## Your goal
Go through the data below and return each line containing the word "goblet".

====== Data supplied

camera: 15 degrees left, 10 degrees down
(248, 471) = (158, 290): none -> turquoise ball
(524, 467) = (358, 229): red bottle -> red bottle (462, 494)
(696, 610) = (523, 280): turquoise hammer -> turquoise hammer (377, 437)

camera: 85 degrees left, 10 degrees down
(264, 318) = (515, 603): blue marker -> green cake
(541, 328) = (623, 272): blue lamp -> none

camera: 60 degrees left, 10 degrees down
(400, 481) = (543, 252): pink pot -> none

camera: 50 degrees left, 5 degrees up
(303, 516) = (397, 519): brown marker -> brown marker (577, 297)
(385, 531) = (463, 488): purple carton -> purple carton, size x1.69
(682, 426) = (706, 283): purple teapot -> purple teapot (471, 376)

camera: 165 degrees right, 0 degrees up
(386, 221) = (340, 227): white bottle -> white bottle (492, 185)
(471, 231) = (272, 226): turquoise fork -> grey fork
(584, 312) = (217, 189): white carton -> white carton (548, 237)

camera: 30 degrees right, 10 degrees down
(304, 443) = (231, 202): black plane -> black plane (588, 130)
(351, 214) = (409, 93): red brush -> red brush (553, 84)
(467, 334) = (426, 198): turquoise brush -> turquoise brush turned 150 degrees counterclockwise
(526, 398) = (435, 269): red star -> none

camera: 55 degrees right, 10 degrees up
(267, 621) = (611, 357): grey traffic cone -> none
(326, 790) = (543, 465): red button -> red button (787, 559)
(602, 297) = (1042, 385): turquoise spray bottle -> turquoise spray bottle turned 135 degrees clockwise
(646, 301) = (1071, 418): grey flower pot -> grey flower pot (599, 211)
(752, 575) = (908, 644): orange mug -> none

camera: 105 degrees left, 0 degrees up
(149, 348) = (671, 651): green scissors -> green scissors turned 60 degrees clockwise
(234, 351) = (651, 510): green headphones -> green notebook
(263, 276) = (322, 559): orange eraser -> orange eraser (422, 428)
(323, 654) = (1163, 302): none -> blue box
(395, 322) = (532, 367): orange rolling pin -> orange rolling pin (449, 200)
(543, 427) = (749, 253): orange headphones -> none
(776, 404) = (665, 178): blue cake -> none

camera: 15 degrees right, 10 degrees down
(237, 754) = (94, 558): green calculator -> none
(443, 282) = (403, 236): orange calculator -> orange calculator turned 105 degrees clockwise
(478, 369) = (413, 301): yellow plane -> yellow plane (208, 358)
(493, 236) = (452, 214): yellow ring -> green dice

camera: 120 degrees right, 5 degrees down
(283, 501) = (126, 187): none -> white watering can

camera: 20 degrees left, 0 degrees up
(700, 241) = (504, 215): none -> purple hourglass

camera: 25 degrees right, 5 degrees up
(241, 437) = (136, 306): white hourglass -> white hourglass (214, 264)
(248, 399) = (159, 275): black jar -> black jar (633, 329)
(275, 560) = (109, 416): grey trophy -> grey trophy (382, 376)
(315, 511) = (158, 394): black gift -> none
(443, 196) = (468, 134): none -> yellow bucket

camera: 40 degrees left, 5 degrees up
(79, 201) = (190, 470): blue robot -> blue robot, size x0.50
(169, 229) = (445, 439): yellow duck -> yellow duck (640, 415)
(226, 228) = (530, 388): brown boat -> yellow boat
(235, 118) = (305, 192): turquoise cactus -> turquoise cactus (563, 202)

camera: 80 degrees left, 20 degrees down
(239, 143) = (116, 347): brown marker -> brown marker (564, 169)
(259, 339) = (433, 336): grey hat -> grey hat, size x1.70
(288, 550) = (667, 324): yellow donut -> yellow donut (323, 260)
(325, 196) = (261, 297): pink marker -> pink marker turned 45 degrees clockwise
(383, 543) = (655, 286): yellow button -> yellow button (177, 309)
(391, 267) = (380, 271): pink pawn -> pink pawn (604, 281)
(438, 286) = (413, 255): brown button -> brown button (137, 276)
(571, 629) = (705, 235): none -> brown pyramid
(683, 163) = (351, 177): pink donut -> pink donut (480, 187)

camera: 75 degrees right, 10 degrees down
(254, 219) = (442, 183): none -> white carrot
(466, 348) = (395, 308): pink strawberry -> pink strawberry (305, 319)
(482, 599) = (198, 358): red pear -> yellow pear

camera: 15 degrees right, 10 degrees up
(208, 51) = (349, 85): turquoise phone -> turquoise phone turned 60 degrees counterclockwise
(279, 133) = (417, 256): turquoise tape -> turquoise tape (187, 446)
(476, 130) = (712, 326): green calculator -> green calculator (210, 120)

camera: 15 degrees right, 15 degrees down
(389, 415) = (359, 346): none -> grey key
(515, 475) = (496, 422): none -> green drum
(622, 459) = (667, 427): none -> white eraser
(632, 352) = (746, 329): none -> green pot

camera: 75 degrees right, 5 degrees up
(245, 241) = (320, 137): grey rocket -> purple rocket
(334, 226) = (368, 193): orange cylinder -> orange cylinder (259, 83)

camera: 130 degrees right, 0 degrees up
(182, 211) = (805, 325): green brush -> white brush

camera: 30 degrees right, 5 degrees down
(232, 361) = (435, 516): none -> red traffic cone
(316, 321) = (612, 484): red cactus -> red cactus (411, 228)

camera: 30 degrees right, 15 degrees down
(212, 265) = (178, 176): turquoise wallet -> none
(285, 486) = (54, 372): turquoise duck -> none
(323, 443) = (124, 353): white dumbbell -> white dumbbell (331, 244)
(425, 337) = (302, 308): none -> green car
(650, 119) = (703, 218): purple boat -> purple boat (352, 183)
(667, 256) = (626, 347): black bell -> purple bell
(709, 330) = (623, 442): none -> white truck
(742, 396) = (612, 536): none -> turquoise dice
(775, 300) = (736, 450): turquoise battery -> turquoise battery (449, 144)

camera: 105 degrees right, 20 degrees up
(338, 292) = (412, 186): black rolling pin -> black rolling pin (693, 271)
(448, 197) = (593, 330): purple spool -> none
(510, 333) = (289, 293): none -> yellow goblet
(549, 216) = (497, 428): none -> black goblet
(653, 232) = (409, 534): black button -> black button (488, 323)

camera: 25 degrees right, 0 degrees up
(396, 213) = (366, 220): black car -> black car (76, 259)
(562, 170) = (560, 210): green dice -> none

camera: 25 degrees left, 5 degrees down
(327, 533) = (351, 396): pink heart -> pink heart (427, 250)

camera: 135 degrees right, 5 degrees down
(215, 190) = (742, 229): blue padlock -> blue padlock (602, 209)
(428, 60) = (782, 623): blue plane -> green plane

============

## Completed task
(510, 333) = (289, 293): none -> yellow goblet
(549, 216) = (497, 428): none -> black goblet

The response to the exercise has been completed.